■ **PROBLEM TO WORK ON**:
Print this span of the material below exactly: the line with "TOF2 pin SCL: A5 -> RX", the line with "BUZZER1 pin IO: C14 -> B13", and every line between them, but nothing else.

■ **DATASET RECORDS**:
====================
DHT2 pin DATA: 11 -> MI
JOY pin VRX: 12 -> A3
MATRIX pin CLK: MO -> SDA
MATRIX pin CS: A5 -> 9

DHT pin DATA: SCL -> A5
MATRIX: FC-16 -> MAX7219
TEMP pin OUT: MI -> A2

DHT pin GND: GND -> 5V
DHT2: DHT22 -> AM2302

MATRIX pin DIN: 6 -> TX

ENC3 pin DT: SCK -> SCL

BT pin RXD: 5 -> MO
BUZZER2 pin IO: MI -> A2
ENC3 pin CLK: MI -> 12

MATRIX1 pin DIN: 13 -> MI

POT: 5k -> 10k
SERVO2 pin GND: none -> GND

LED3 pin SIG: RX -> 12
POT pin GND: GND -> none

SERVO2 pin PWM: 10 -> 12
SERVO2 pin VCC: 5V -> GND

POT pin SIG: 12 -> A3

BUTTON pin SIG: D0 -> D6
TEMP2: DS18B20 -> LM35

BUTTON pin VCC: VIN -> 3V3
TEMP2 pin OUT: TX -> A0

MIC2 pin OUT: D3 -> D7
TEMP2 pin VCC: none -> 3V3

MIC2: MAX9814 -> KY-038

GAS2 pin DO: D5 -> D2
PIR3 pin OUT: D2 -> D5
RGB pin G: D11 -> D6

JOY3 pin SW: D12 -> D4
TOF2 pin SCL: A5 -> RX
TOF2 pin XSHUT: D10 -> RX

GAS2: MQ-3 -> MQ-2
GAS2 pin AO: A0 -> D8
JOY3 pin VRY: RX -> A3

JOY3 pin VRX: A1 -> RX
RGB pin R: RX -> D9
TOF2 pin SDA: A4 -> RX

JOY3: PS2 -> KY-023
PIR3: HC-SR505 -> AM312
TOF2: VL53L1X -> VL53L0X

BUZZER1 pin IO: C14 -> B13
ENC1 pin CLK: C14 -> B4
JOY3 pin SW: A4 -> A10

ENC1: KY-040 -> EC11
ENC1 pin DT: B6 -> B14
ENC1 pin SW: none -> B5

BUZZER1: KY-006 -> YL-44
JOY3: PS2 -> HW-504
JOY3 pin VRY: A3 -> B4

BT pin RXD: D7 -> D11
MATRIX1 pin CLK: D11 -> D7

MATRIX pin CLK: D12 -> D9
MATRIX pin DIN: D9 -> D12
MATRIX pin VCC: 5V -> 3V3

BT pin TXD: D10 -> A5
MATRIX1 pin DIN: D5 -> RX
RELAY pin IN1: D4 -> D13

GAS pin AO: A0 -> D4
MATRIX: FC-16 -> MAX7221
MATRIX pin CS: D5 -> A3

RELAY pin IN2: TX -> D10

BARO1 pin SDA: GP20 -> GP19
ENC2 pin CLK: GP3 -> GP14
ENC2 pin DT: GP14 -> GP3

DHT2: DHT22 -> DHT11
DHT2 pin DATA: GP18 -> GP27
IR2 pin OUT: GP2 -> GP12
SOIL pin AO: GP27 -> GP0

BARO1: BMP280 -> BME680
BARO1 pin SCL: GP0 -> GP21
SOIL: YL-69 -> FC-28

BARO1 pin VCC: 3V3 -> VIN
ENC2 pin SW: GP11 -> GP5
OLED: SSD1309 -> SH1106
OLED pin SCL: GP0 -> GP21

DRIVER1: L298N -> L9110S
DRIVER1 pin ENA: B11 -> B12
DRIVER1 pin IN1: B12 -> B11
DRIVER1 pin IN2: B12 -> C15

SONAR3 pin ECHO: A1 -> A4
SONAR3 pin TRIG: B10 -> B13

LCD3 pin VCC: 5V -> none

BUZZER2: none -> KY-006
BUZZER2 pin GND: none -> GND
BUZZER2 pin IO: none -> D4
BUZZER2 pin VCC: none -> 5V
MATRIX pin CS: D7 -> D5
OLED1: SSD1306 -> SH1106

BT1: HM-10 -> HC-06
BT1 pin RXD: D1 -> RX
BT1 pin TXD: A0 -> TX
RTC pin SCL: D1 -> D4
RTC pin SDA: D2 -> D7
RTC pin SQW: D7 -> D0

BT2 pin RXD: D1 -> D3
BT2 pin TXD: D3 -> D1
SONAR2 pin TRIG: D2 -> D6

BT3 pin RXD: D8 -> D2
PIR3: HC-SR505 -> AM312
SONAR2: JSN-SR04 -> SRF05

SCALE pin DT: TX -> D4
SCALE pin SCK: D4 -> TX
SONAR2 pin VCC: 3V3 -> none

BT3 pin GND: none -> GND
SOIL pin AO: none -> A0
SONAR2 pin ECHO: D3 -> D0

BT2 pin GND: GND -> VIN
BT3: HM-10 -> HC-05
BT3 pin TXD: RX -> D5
====================
■ **ANSWER**:
TOF2 pin SCL: A5 -> RX
TOF2 pin XSHUT: D10 -> RX

GAS2: MQ-3 -> MQ-2
GAS2 pin AO: A0 -> D8
JOY3 pin VRY: RX -> A3

JOY3 pin VRX: A1 -> RX
RGB pin R: RX -> D9
TOF2 pin SDA: A4 -> RX

JOY3: PS2 -> KY-023
PIR3: HC-SR505 -> AM312
TOF2: VL53L1X -> VL53L0X

BUZZER1 pin IO: C14 -> B13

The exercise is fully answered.